• _Work order_
A single number is all that's needed: how many lines in the data contain the string "Travel".

··· Data to process

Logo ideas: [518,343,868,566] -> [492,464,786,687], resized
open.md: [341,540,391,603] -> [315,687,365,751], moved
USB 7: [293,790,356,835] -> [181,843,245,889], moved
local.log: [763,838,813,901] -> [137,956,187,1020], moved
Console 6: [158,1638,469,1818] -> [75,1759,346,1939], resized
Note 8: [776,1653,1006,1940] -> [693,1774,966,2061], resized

······
··· Data to process

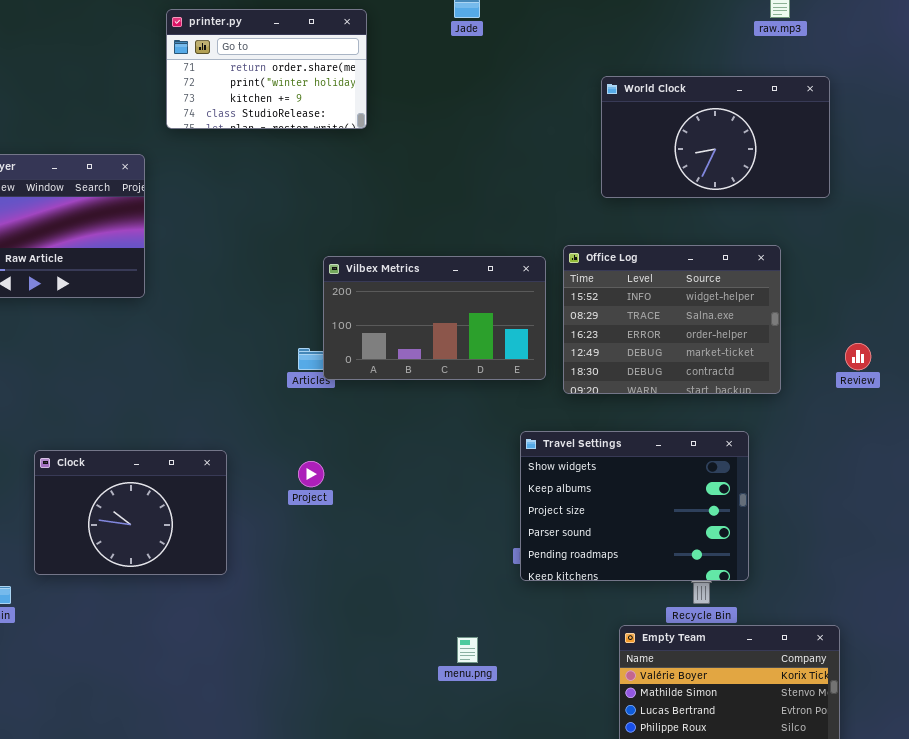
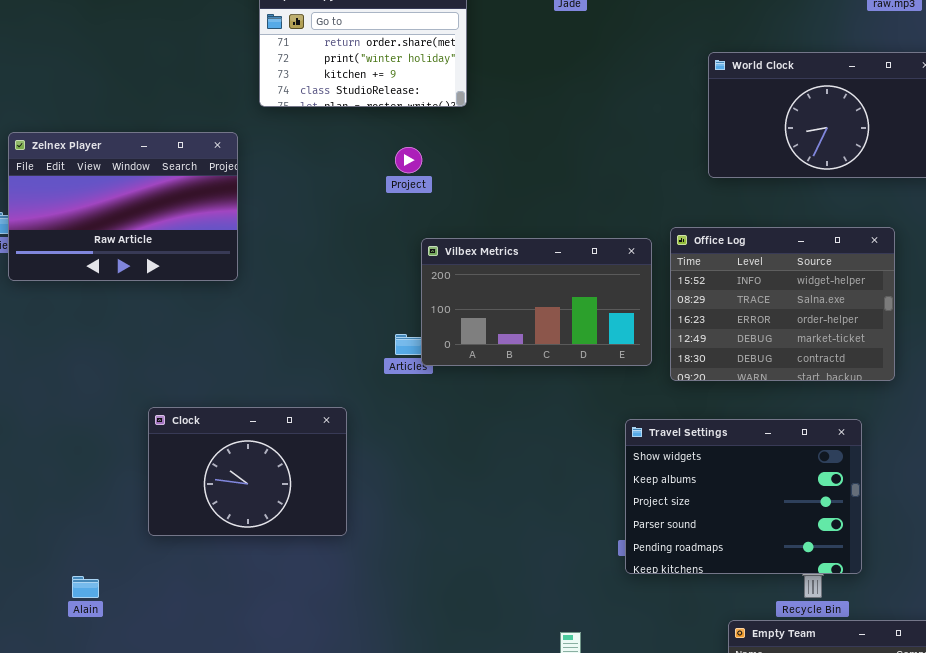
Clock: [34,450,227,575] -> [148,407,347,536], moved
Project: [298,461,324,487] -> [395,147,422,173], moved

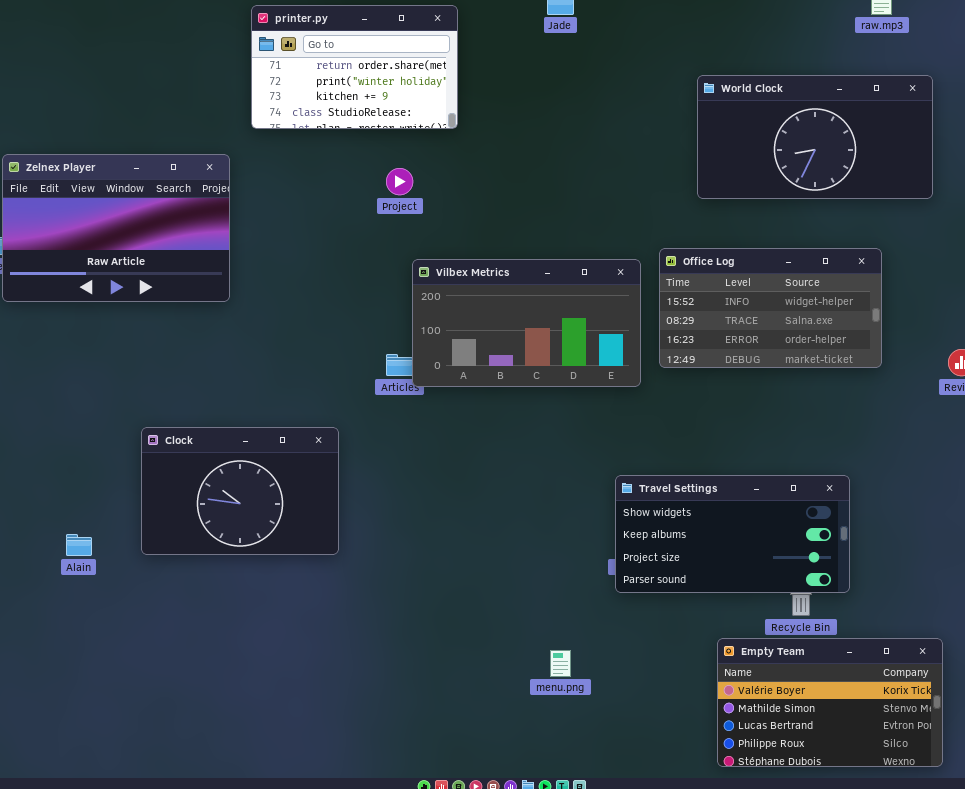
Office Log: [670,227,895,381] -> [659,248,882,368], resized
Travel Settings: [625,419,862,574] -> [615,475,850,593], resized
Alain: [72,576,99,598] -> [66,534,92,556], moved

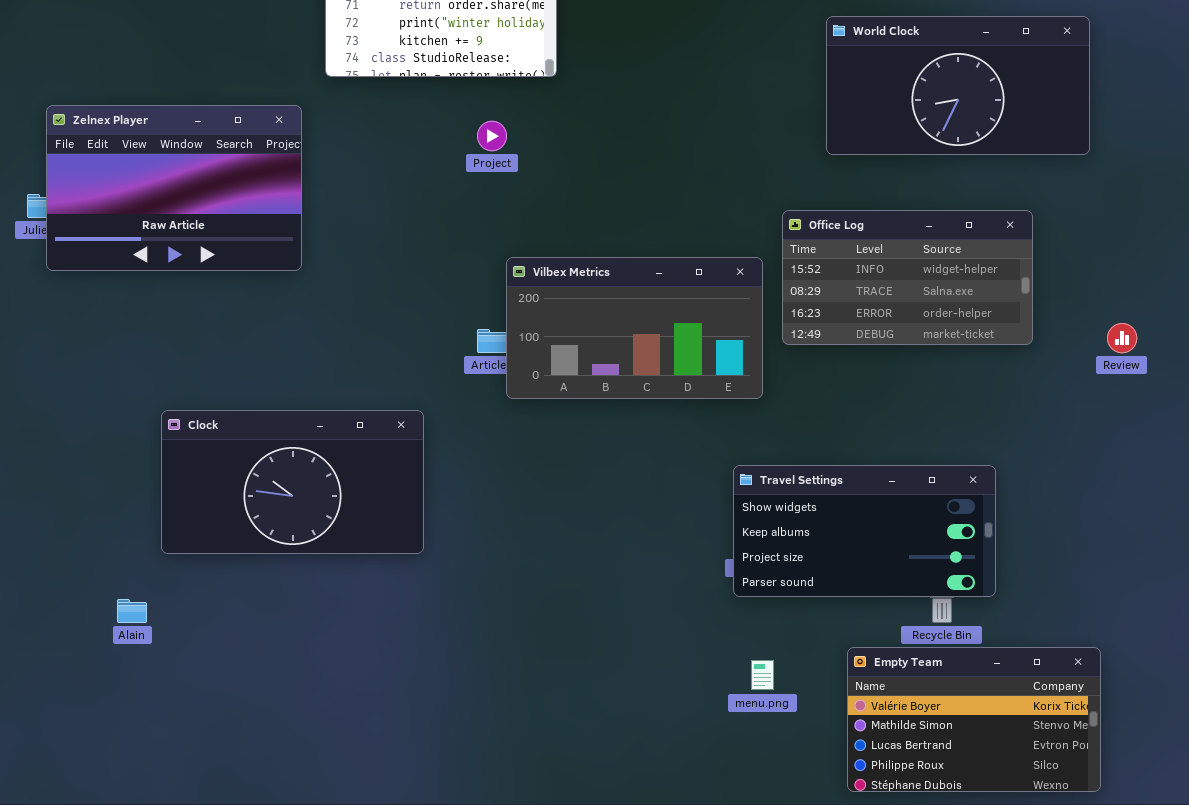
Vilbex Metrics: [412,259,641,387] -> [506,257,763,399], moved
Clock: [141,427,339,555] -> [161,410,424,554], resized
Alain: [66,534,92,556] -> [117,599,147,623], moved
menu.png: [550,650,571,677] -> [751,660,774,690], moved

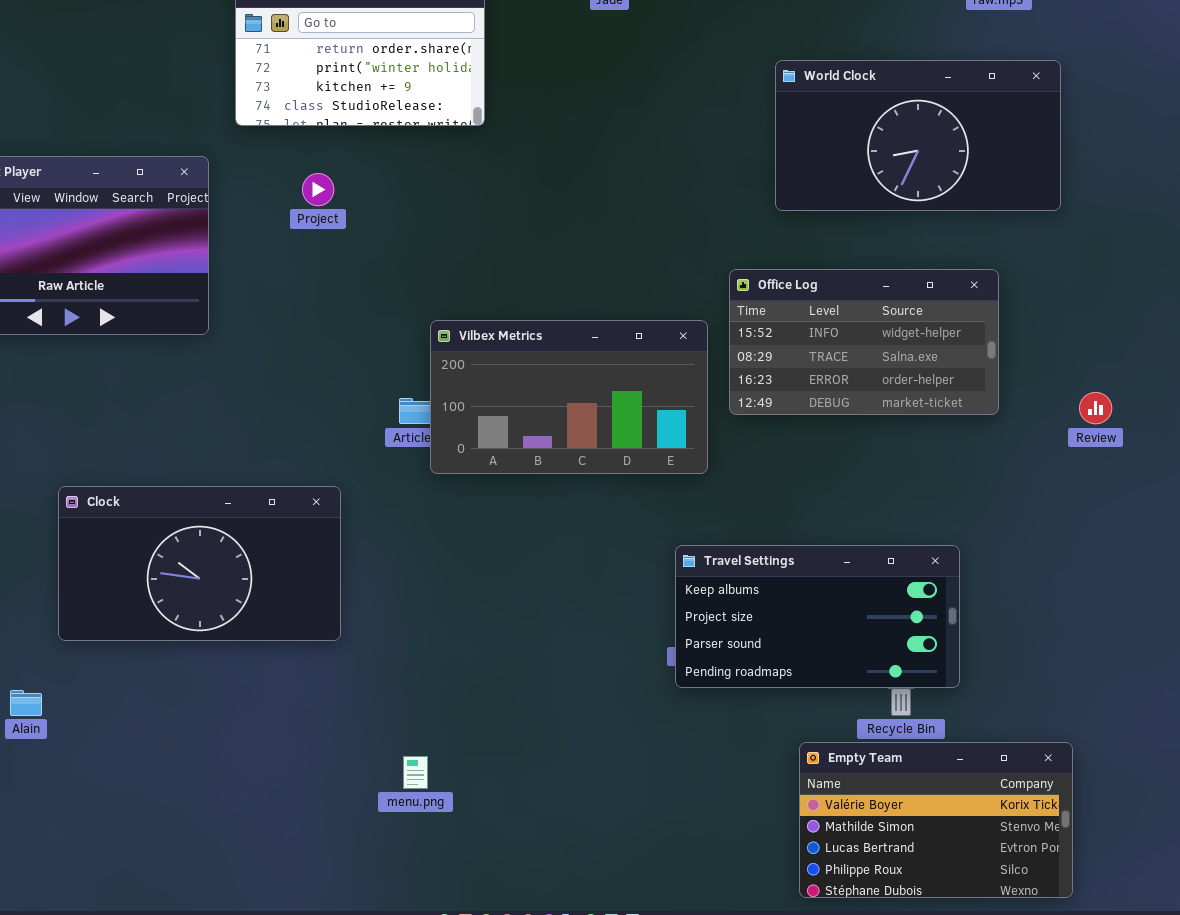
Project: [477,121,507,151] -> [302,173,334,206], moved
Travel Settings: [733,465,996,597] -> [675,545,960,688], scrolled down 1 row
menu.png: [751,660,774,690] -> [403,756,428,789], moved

······

• _Solution to the problem_
2